YOUR OBJECTIVE:
Pull every line that includes the word "headphones" from the data.
======== EXTRACTED INFORMATION
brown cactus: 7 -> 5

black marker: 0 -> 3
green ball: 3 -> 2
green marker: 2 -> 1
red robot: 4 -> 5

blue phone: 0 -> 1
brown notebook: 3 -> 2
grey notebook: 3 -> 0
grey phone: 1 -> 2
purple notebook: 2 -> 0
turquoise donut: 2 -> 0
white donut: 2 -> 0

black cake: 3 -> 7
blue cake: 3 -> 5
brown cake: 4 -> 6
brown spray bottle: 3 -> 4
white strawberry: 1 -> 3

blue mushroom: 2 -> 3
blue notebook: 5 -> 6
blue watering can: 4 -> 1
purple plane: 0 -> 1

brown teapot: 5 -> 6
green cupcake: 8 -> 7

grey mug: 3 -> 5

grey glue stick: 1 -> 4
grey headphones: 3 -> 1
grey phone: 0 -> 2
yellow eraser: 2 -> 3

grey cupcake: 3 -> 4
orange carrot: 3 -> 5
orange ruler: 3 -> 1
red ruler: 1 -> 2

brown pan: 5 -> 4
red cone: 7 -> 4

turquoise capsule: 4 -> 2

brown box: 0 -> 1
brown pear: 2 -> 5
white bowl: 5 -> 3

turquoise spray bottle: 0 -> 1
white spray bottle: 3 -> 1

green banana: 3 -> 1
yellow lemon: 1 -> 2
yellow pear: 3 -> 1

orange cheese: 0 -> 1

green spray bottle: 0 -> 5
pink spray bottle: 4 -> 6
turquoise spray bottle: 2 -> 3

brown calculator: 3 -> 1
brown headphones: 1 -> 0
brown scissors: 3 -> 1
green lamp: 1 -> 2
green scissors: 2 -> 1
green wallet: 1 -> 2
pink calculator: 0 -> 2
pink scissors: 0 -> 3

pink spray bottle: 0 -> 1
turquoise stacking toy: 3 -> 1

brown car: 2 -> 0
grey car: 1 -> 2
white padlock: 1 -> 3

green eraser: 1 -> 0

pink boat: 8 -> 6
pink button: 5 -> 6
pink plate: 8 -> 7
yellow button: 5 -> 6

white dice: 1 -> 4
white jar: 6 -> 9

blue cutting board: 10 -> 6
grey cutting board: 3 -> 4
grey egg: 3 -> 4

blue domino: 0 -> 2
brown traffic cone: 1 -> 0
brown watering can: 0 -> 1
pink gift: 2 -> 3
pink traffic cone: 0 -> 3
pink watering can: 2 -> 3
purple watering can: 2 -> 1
================
SOLUTION:
grey headphones: 3 -> 1
brown headphones: 1 -> 0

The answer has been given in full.